About this task: Please output exactly the part of the records below that opens with the line containing "(460, 752) = (206, 187): white heart -> none" and closes with the line containing "(364, 395) = (394, 272): blue", both lines included, and nothing else.

The data:
Content starts

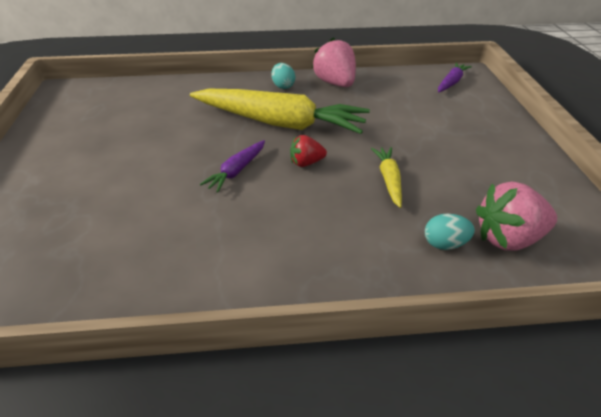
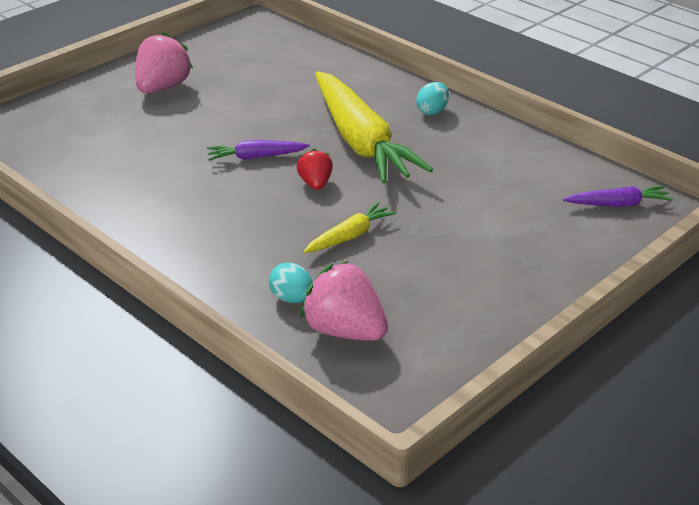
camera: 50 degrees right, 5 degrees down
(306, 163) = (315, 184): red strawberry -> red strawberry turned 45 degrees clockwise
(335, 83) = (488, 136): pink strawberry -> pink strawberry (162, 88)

Content ends
Content starts

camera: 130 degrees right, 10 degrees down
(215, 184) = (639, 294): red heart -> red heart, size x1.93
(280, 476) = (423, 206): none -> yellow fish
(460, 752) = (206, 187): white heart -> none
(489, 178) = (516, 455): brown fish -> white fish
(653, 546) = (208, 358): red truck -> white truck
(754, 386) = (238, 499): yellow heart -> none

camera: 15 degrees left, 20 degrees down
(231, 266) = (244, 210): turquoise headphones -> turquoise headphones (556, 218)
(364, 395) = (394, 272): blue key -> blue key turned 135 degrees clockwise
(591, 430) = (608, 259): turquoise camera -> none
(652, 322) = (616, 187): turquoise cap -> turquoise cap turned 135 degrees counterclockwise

Content ends

Answer area:
(460, 752) = (206, 187): white heart -> none
(489, 178) = (516, 455): brown fish -> white fish
(653, 546) = (208, 358): red truck -> white truck
(754, 386) = (238, 499): yellow heart -> none

camera: 15 degrees left, 20 degrees down
(231, 266) = (244, 210): turquoise headphones -> turquoise headphones (556, 218)
(364, 395) = (394, 272): blue key -> blue key turned 135 degrees clockwise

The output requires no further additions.